Collected data entries:
^^^^

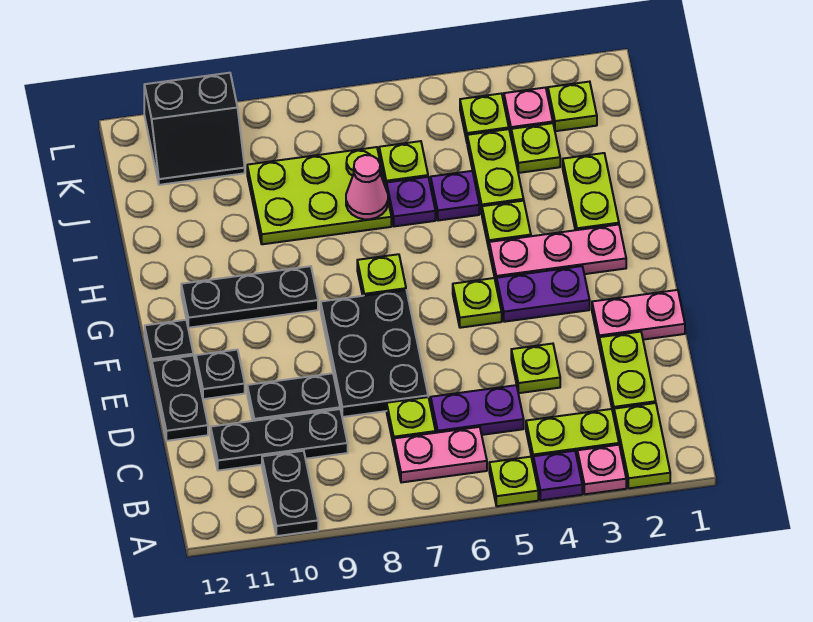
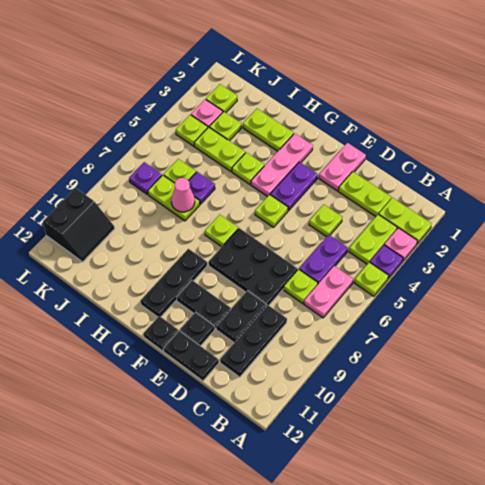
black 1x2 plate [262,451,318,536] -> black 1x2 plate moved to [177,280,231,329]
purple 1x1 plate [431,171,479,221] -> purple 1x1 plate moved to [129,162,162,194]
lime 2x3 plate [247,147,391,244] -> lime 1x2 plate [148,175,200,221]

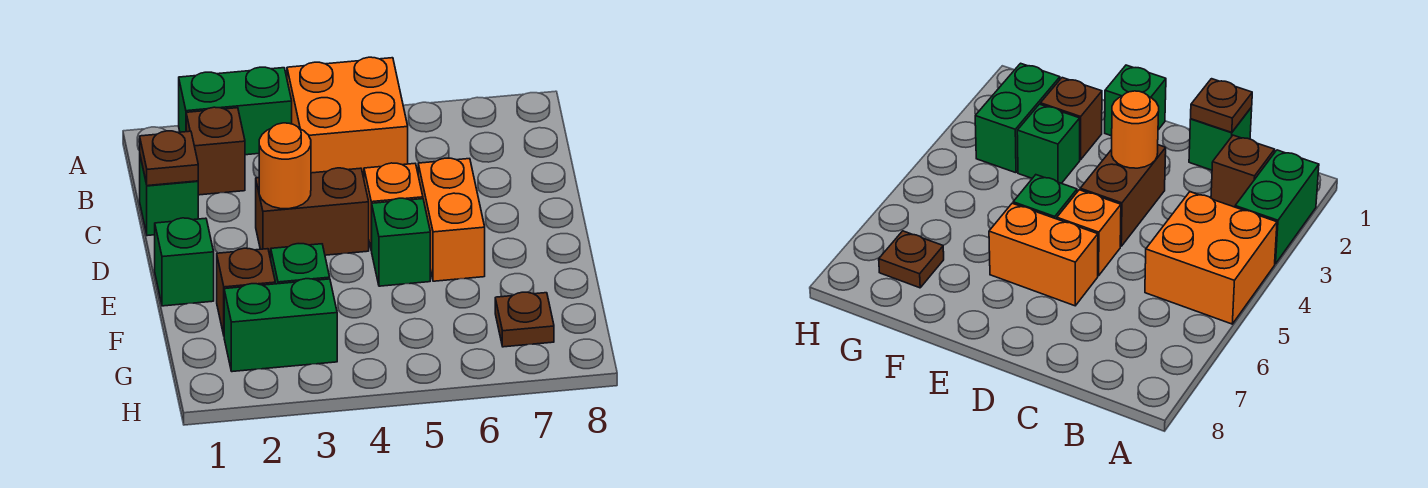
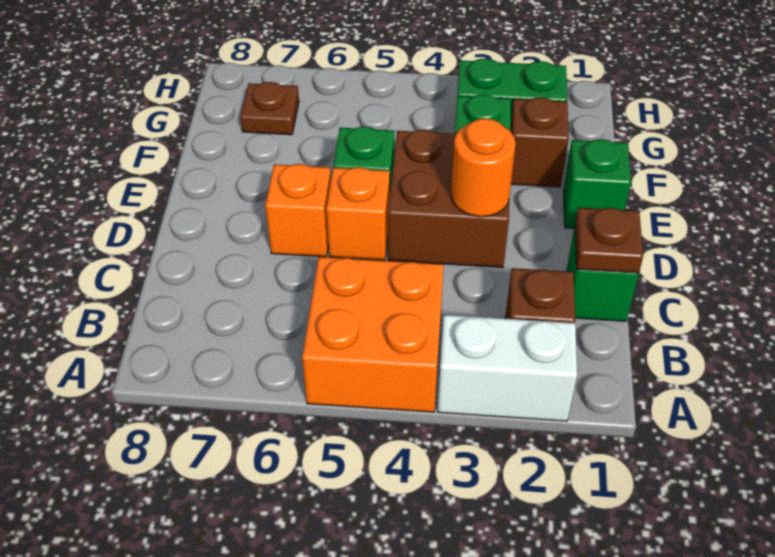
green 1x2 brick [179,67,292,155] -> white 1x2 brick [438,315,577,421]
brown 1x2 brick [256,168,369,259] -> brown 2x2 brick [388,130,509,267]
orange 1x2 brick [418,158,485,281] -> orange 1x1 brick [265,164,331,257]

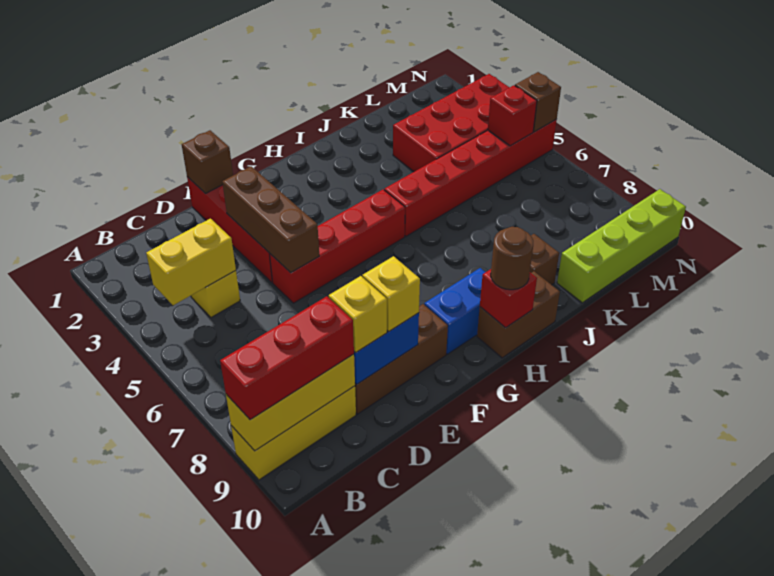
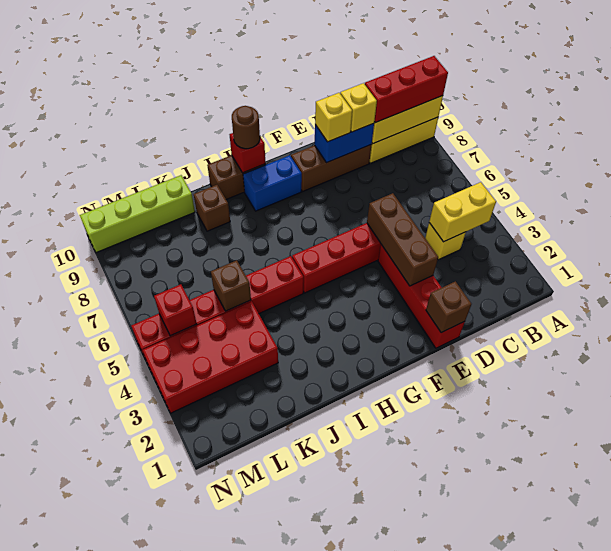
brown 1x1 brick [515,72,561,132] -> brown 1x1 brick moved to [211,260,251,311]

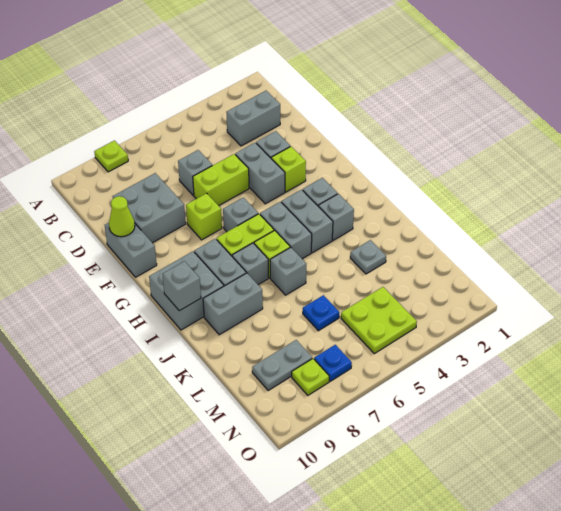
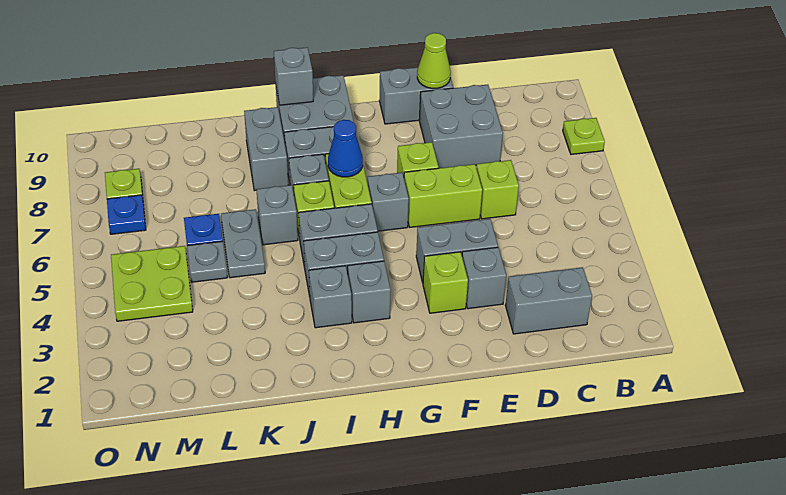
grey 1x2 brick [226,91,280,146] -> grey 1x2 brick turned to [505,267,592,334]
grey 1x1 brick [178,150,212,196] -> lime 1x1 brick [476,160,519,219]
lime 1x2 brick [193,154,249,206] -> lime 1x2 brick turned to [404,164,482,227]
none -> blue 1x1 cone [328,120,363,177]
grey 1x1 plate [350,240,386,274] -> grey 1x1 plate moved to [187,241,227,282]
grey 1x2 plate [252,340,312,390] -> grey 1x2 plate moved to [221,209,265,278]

^^^^

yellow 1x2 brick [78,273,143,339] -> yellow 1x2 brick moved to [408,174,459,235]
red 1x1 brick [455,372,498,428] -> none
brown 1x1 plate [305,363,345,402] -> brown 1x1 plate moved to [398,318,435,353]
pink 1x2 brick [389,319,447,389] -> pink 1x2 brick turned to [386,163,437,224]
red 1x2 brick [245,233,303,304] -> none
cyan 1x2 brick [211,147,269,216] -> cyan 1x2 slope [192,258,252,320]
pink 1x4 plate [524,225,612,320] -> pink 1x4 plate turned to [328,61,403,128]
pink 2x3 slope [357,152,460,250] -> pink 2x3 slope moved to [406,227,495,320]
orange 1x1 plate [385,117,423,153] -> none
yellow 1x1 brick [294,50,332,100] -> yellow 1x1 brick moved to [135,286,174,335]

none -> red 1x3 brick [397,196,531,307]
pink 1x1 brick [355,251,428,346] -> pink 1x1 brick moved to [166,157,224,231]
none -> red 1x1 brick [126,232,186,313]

^^^^

• Exercise aim: Would you retype exactly the lines above, from the line with "none -> blue 1x1 cone [328,120,363,177]" to the line with "grey 1x2 plate [252,340,312,390]", with both end lines kept and nothing more?

• Exercise result:
none -> blue 1x1 cone [328,120,363,177]
grey 1x1 plate [350,240,386,274] -> grey 1x1 plate moved to [187,241,227,282]
grey 1x2 plate [252,340,312,390] -> grey 1x2 plate moved to [221,209,265,278]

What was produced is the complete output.